-- Opening Marker --

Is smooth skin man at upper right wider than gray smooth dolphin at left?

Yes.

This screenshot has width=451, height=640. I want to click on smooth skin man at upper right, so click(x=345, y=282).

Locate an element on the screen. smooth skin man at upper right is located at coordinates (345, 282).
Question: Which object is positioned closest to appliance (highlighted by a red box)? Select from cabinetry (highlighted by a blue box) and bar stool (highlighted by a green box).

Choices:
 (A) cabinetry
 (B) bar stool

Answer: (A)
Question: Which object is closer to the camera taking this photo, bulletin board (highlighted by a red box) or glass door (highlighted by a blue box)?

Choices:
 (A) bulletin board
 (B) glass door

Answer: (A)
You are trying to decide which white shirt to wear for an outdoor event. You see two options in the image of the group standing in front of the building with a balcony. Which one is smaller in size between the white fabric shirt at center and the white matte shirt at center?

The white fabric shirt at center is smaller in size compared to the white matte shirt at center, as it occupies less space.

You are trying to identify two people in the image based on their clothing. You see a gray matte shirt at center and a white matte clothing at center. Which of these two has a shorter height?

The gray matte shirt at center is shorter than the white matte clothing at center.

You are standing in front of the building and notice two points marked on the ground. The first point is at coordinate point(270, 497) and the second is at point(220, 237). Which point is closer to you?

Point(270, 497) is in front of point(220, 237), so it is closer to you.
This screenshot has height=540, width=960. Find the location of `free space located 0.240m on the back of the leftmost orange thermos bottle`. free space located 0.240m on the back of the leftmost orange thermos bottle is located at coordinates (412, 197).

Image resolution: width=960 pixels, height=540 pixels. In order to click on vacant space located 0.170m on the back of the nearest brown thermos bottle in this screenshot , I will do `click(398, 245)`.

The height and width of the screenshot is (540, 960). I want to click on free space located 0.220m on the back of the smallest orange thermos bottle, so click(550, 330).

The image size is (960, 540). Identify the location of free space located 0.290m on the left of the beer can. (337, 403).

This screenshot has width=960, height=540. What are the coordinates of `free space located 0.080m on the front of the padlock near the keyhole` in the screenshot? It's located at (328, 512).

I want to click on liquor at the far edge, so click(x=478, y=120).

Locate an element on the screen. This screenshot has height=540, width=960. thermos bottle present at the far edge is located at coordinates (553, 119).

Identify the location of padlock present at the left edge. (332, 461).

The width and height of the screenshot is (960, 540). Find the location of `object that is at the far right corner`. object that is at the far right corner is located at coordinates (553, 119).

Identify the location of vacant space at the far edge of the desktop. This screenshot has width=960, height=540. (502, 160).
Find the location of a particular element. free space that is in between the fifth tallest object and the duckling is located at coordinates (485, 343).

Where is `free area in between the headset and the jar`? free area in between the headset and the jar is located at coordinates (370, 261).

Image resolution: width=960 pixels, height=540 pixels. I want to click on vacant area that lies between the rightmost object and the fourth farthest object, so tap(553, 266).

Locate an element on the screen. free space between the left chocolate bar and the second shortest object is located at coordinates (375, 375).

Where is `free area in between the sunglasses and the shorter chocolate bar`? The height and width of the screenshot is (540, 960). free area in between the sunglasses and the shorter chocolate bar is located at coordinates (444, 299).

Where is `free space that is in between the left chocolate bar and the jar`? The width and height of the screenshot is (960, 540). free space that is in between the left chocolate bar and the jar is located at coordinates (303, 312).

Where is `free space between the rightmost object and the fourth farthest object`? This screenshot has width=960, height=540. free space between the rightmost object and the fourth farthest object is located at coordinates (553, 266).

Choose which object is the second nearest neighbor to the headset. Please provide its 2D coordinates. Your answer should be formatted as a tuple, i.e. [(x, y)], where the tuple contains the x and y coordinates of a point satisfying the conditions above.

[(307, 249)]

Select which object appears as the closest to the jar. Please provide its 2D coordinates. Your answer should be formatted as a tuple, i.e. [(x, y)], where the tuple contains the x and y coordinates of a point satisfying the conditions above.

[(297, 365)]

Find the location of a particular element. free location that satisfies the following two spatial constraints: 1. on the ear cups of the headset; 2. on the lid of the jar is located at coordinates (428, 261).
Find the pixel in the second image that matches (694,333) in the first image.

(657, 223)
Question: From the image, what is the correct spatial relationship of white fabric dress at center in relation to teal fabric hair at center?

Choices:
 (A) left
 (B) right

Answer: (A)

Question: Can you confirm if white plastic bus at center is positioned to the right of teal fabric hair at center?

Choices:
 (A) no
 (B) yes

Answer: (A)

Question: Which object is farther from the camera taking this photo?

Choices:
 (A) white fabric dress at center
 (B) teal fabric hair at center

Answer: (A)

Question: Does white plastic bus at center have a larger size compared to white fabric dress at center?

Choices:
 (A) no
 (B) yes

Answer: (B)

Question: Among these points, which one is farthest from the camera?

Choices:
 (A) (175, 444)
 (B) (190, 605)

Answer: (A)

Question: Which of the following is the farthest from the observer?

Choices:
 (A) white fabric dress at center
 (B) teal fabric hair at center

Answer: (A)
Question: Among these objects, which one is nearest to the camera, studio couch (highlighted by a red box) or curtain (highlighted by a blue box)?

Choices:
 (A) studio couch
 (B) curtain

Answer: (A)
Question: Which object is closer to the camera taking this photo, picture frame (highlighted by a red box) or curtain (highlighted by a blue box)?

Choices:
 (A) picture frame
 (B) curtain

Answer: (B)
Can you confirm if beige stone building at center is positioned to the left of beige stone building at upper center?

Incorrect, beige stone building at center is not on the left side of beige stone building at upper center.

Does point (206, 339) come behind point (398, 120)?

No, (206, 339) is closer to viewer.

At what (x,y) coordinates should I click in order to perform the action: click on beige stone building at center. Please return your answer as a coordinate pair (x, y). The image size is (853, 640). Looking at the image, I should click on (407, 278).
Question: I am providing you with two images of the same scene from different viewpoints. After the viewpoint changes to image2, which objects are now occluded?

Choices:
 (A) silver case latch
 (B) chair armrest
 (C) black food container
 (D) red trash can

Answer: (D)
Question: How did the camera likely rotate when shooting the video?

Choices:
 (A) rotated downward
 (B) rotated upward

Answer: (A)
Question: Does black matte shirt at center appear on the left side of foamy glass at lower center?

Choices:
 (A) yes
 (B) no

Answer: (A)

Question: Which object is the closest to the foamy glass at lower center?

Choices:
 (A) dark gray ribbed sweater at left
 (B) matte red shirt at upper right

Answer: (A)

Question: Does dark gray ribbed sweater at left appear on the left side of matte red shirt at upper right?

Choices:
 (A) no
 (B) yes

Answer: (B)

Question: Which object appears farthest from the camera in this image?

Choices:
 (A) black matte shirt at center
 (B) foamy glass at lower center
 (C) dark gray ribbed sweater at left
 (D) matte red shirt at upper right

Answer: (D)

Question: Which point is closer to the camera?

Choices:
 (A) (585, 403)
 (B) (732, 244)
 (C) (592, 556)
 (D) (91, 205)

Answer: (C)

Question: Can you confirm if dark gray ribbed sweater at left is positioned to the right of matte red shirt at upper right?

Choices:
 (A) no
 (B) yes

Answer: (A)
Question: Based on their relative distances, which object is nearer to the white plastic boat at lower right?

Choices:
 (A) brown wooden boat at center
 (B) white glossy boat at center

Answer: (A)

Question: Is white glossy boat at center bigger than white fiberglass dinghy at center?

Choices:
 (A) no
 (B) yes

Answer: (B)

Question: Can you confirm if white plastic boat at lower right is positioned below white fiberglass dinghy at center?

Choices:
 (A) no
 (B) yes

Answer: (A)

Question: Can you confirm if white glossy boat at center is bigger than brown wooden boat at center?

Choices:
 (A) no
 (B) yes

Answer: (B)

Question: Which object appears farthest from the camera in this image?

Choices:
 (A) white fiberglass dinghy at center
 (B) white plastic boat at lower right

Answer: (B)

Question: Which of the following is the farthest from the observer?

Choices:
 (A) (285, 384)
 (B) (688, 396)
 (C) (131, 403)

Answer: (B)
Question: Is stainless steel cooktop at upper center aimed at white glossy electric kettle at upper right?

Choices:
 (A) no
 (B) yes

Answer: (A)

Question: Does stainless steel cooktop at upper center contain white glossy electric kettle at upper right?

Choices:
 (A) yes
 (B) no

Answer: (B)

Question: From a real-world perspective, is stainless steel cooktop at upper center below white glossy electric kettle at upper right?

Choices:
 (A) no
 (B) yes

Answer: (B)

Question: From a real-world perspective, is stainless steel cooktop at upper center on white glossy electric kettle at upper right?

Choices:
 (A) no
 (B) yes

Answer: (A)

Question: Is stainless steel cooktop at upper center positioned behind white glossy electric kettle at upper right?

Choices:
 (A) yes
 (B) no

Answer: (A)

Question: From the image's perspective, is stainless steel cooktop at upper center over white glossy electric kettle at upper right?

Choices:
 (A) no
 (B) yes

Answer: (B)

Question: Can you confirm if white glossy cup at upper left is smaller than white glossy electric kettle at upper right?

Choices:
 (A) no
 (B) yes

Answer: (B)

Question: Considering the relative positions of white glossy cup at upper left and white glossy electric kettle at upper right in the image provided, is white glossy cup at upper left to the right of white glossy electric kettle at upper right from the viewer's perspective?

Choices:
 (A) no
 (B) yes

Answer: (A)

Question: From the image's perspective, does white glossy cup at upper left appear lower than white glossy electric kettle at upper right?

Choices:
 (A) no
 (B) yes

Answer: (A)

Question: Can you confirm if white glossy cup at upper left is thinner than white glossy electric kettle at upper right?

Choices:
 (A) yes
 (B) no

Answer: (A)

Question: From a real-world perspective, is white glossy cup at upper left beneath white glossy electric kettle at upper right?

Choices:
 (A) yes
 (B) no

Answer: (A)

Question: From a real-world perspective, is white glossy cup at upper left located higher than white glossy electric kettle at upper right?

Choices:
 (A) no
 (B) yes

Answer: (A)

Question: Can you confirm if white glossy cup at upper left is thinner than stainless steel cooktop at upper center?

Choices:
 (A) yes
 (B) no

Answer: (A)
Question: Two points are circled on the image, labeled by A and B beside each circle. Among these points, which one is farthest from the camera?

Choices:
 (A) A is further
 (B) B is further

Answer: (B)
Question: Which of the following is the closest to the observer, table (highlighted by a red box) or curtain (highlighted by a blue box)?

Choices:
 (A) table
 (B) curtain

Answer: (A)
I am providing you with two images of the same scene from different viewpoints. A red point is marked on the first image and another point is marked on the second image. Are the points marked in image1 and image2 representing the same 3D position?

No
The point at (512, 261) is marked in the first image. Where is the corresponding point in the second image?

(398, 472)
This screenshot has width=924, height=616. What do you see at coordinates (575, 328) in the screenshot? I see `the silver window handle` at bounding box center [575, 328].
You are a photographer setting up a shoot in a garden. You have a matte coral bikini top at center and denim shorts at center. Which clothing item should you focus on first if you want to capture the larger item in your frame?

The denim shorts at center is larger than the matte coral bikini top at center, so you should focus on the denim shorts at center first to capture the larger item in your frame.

-- Closing Marker --

(DESCRIPTION OF THE TASK): Copy, word for word, the lines of the listing above from the line with "Question: Among these points, which" to the line with "Question: I am", including both of those lines.

(ANSWER FOR THIS EXERCISE):
Question: Among these points, which one is farthest from the camera?

Choices:
 (A) (175, 444)
 (B) (190, 605)

Answer: (A)

Question: Which of the following is the farthest from the observer?

Choices:
 (A) white fabric dress at center
 (B) teal fabric hair at center

Answer: (A)
Question: Among these objects, which one is nearest to the camera, studio couch (highlighted by a red box) or curtain (highlighted by a blue box)?

Choices:
 (A) studio couch
 (B) curtain

Answer: (A)
Question: Which object is closer to the camera taking this photo, picture frame (highlighted by a red box) or curtain (highlighted by a blue box)?

Choices:
 (A) picture frame
 (B) curtain

Answer: (B)
Can you confirm if beige stone building at center is positioned to the left of beige stone building at upper center?

Incorrect, beige stone building at center is not on the left side of beige stone building at upper center.

Does point (206, 339) come behind point (398, 120)?

No, (206, 339) is closer to viewer.

At what (x,y) coordinates should I click in order to perform the action: click on beige stone building at center. Please return your answer as a coordinate pair (x, y). The image size is (853, 640). Looking at the image, I should click on (407, 278).
Question: I am providing you with two images of the same scene from different viewpoints. After the viewpoint changes to image2, which objects are now occluded?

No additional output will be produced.